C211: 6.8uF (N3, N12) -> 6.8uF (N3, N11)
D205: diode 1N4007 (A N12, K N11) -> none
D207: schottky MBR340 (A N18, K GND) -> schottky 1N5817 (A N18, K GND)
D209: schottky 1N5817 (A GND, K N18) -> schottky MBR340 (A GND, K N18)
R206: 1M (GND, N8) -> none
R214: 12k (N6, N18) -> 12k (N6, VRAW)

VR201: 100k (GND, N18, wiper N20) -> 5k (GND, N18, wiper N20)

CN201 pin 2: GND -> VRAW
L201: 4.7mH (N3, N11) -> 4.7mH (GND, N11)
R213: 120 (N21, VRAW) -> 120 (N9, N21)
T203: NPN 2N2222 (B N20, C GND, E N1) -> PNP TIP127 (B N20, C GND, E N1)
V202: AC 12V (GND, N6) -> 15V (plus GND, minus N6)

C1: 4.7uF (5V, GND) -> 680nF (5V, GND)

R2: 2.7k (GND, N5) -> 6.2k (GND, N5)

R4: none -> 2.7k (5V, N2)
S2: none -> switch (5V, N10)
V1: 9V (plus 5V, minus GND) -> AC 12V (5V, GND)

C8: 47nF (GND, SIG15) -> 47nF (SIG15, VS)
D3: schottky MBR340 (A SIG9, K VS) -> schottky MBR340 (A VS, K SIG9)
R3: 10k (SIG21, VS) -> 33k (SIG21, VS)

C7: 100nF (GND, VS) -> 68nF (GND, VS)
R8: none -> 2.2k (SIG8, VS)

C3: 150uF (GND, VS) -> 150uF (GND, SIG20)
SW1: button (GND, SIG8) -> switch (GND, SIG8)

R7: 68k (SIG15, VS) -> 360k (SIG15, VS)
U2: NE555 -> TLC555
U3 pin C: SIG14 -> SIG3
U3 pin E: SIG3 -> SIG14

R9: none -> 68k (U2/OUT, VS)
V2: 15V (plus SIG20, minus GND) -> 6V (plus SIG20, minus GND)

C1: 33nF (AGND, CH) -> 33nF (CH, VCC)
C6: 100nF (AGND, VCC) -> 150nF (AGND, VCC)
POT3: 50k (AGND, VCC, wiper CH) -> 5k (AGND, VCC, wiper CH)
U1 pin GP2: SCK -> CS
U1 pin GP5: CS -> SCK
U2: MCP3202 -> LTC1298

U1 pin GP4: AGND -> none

- **INSTRUCTIONS FOR THE TASK**
Look through the records and gather each line with the word "wiper".

- **SOLUTION FOR THIS EXERCISE**
VR201: 100k (GND, N18, wiper N20) -> 5k (GND, N18, wiper N20)
POT3: 50k (AGND, VCC, wiper CH) -> 5k (AGND, VCC, wiper CH)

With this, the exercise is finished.